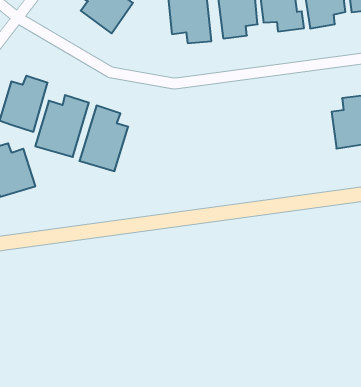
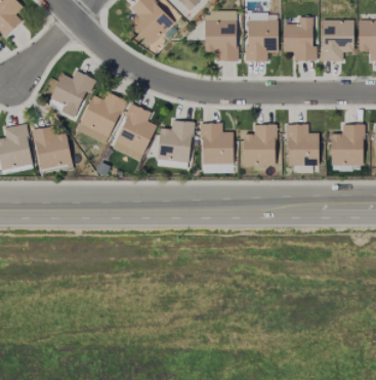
building: none -> [287,124,319,166]
building: none -> [243,124,276,166]
building: none -> [201,123,234,164]
building: none -> [158,121,192,162]

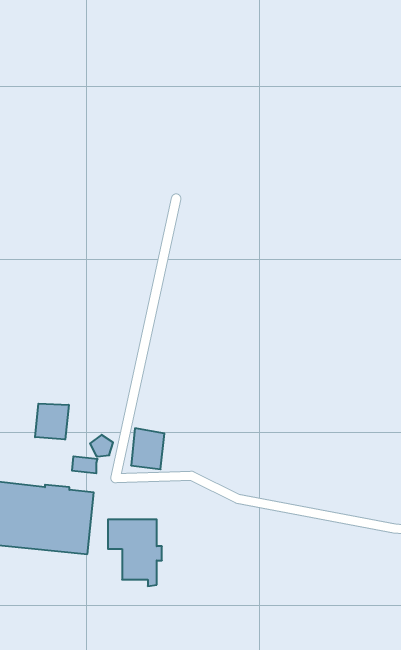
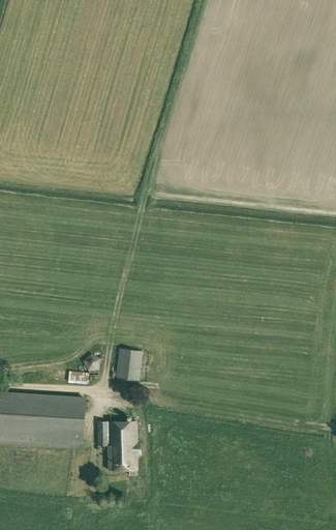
building: [35,404,69,440] -> none

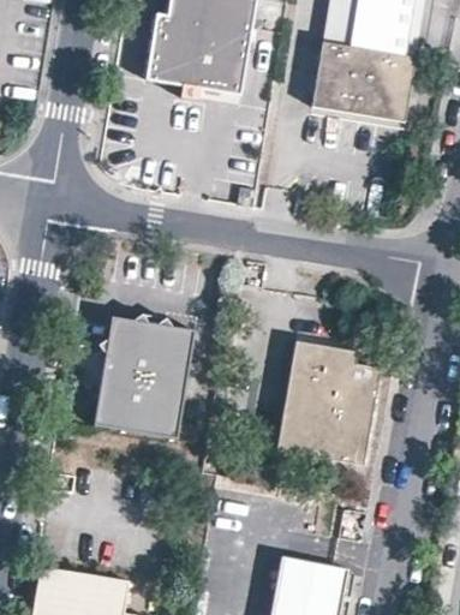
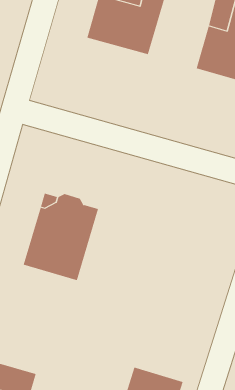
building: [276,341,381,466] -> none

> TASK OBJECTIVE: Omit all pictures while transcribing the entries verbatim.

> EXPECTED ANSWER:
building: none -> [287,124,319,166]
building: none -> [243,124,276,166]
building: none -> [201,123,234,164]
building: none -> [158,121,192,162]

building: [35,404,69,440] -> none

building: [276,341,381,466] -> none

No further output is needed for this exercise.